ACTION ITEM: Word for word, output every line of the material below, minus pictures.

AVAILABLE RECORDS:
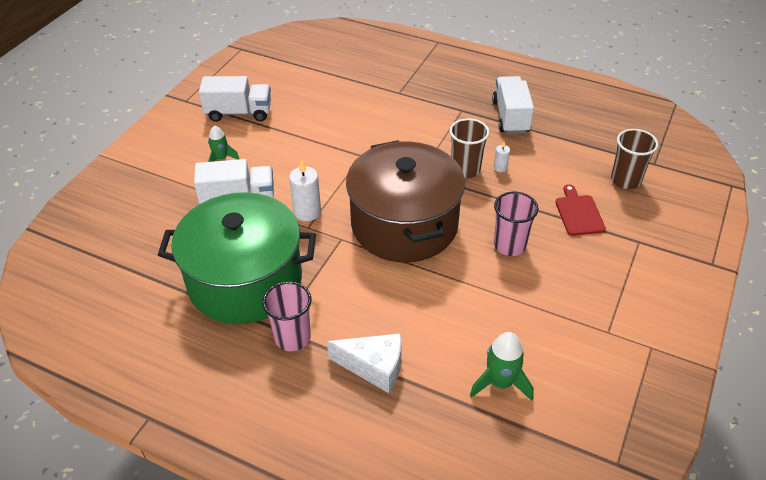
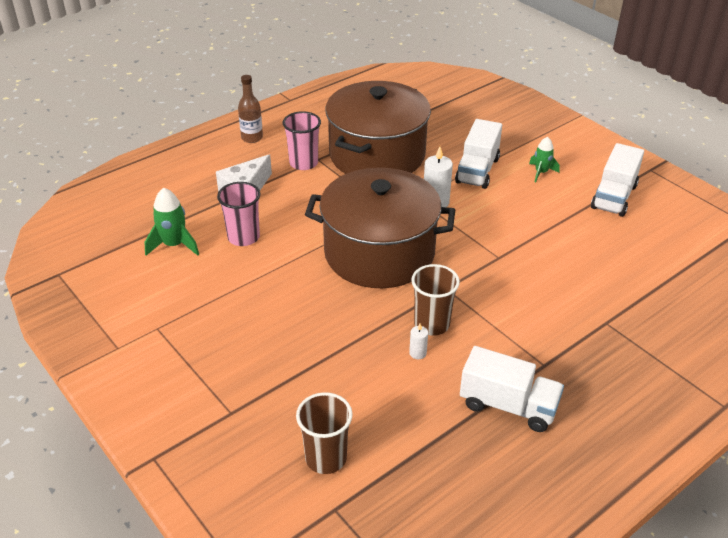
camera: 115 degrees right, 5 degrees down
(245, 281) = (377, 155): green pot -> brown pot
(262, 415) = (252, 138): none -> brown bottle
(509, 245) = (302, 310): pink cup -> pink cup (243, 237)
(579, 213) = (305, 384): red cutting board -> none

RESULT:
camera: 115 degrees right, 5 degrees down
(245, 281) = (377, 155): green pot -> brown pot
(262, 415) = (252, 138): none -> brown bottle
(509, 245) = (302, 310): pink cup -> pink cup (243, 237)
(579, 213) = (305, 384): red cutting board -> none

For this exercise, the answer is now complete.